**WHAT YOU WILL DO**
Copy nothing before the line that contains "D4: LED (A AGND, K"; from there, transcribe each line exactly through the end of the material, omitting pictures.

Top of SUPPLIED RECORDS

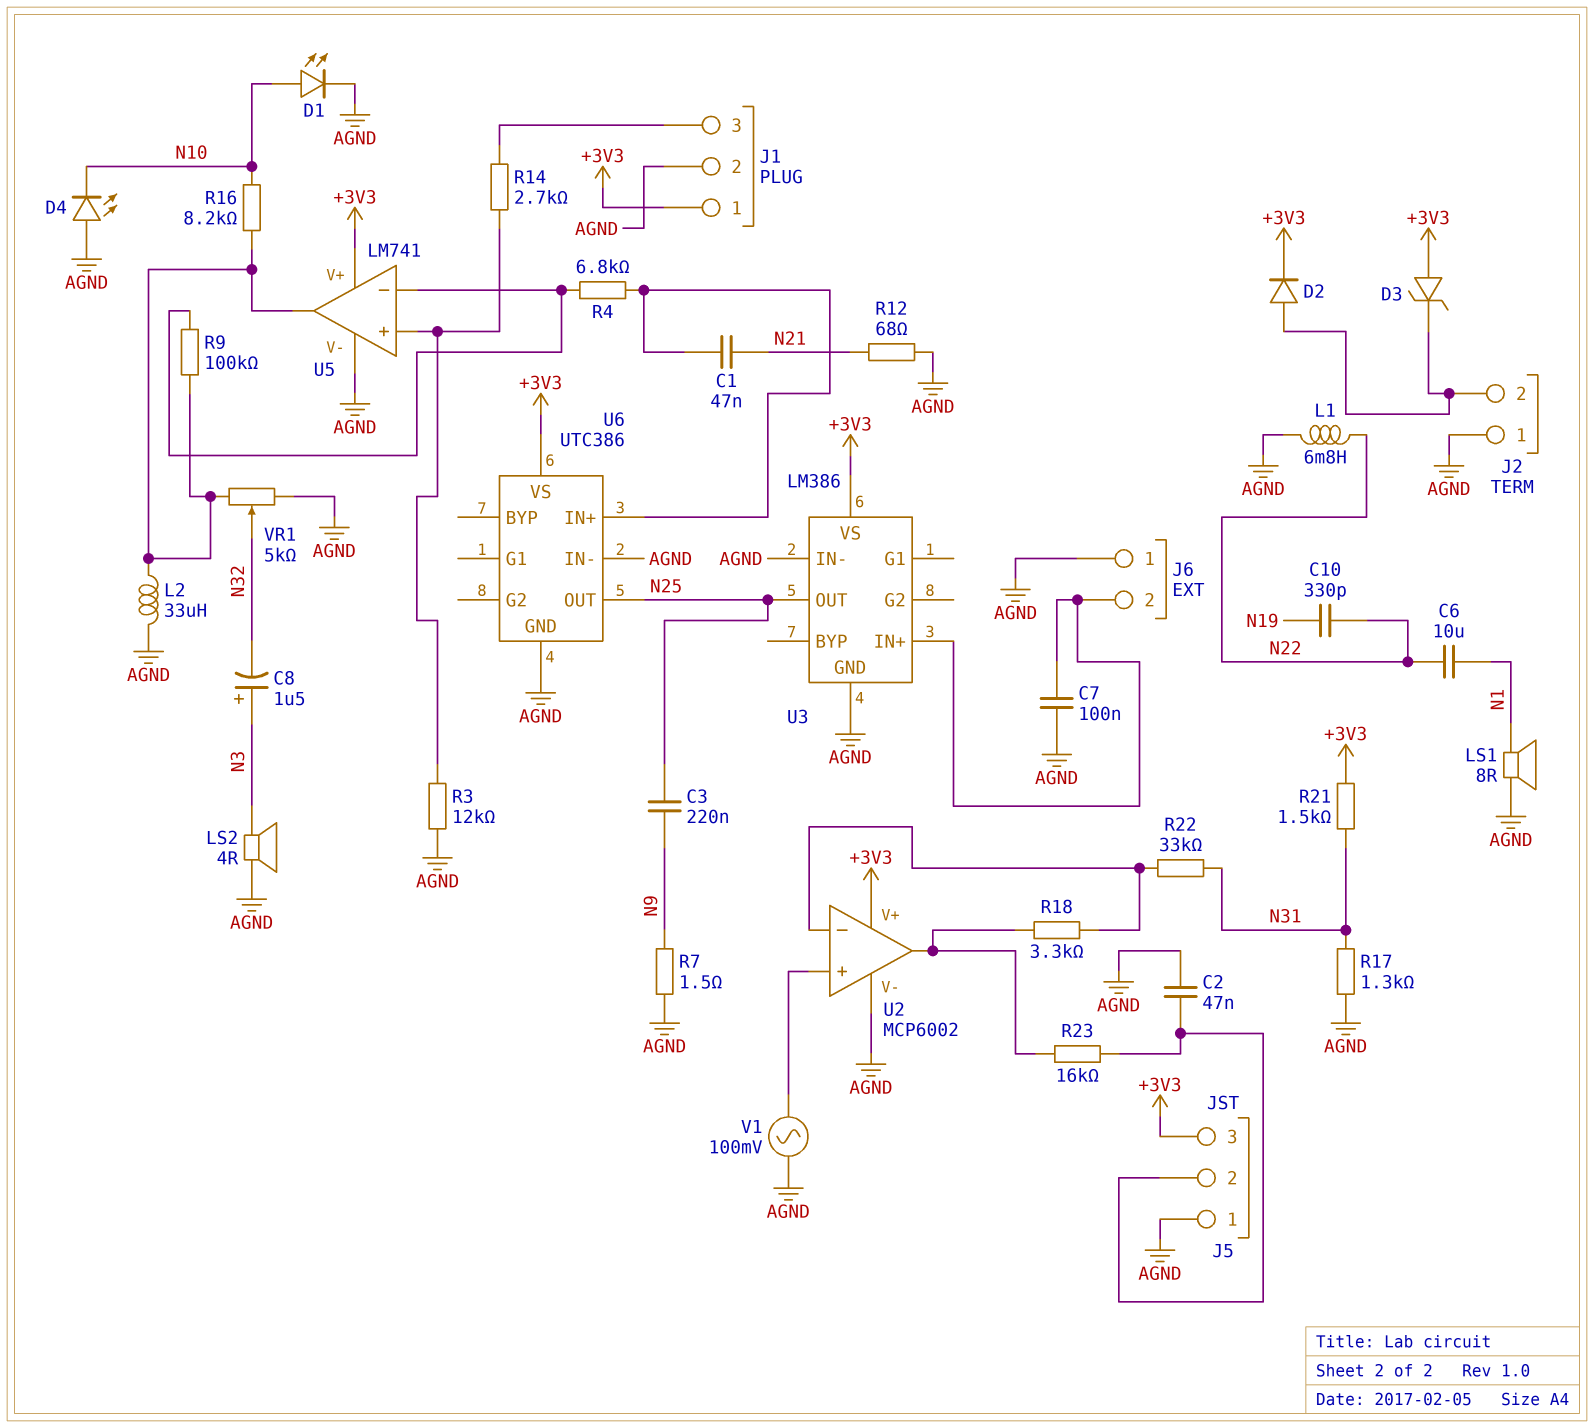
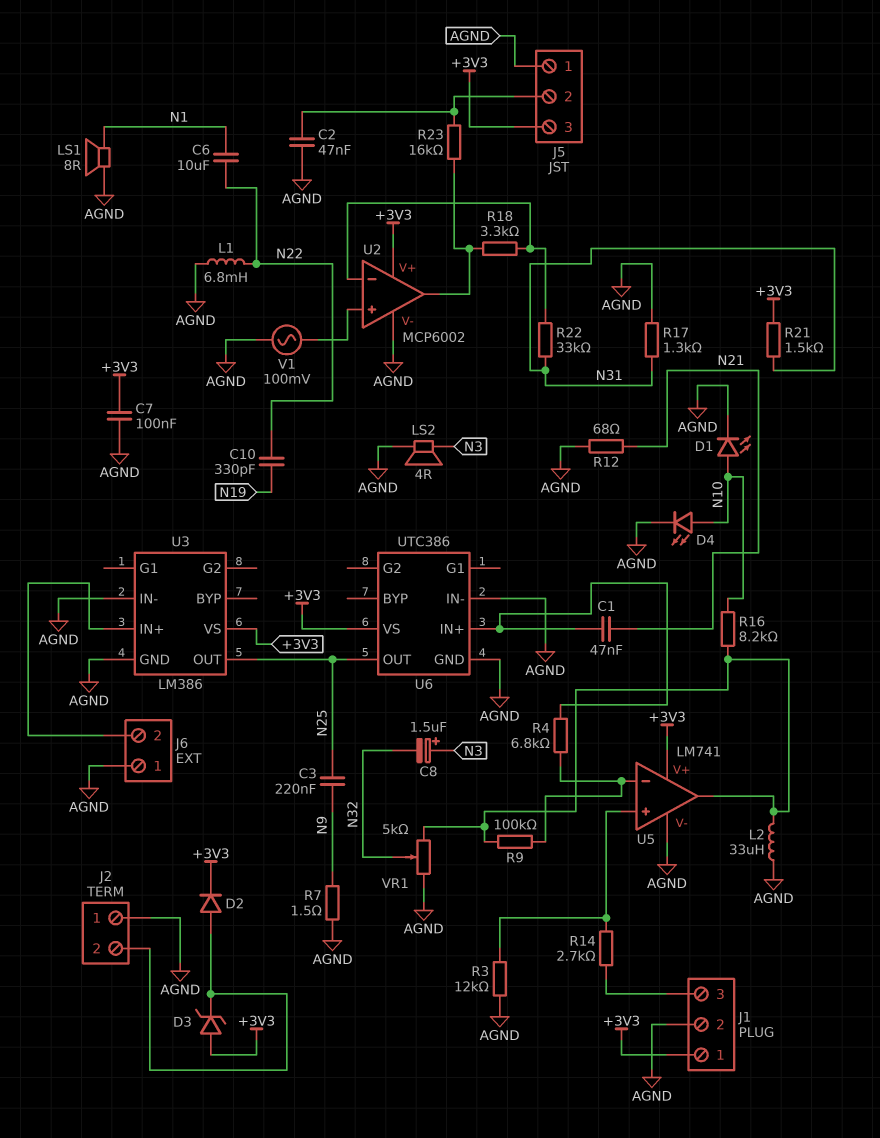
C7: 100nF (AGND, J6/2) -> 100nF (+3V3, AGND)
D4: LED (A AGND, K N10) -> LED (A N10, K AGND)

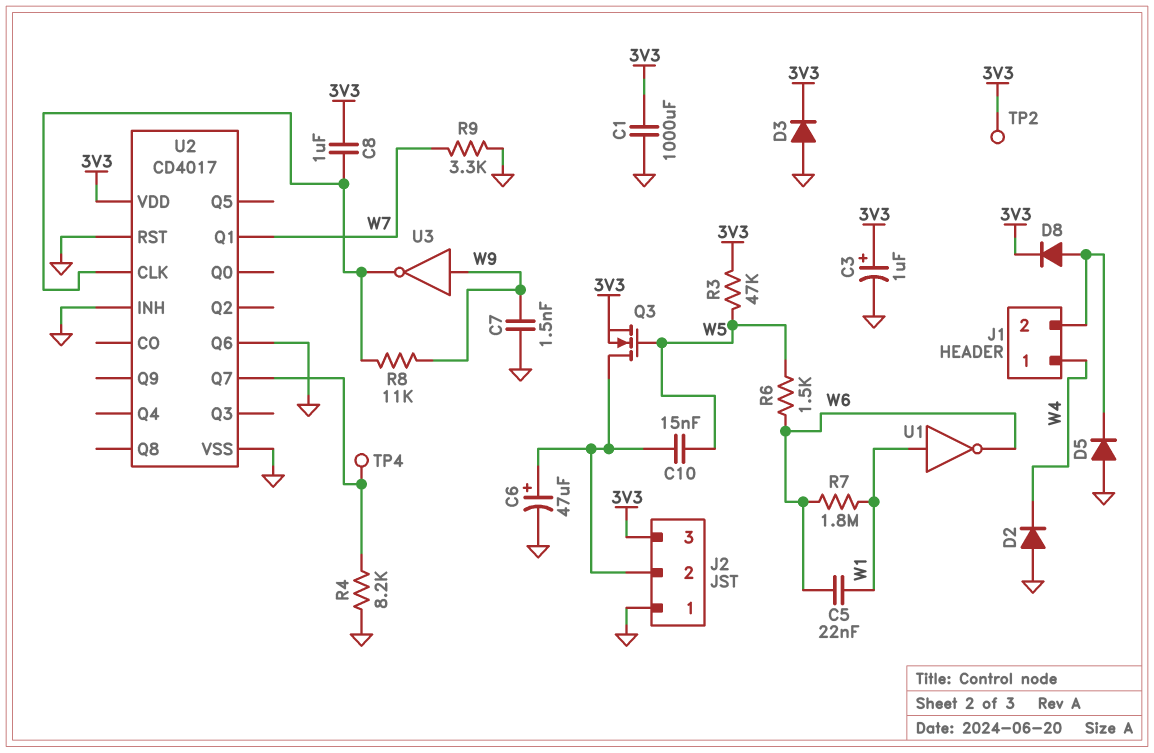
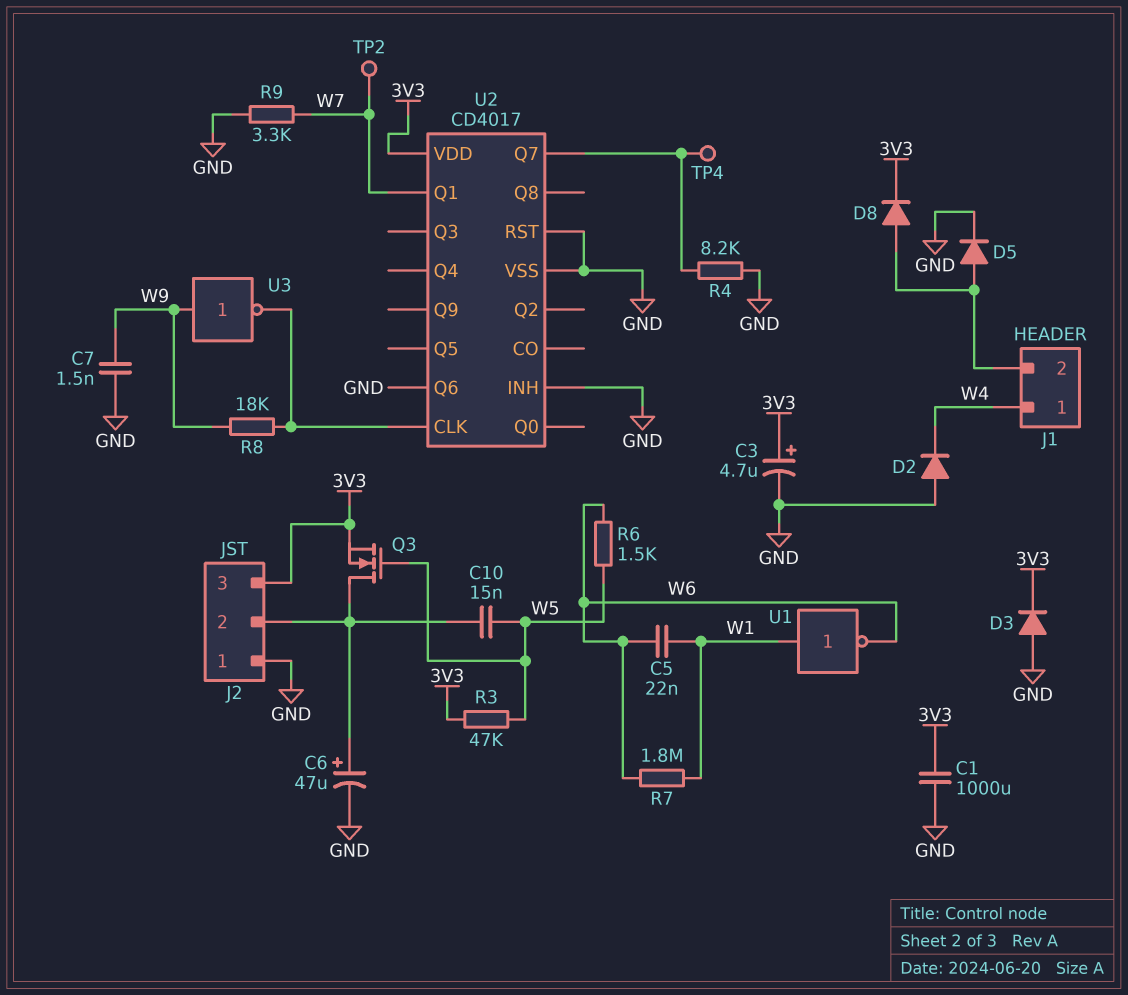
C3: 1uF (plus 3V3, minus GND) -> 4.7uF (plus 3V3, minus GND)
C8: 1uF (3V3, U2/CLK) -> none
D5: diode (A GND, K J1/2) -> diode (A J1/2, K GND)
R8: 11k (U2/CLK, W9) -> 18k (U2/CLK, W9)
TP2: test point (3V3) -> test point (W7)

Bottom of SUPPLIED RECORDS

**PROBLEM SOLUTION**
D4: LED (A AGND, K N10) -> LED (A N10, K AGND)

C3: 1uF (plus 3V3, minus GND) -> 4.7uF (plus 3V3, minus GND)
C8: 1uF (3V3, U2/CLK) -> none
D5: diode (A GND, K J1/2) -> diode (A J1/2, K GND)
R8: 11k (U2/CLK, W9) -> 18k (U2/CLK, W9)
TP2: test point (3V3) -> test point (W7)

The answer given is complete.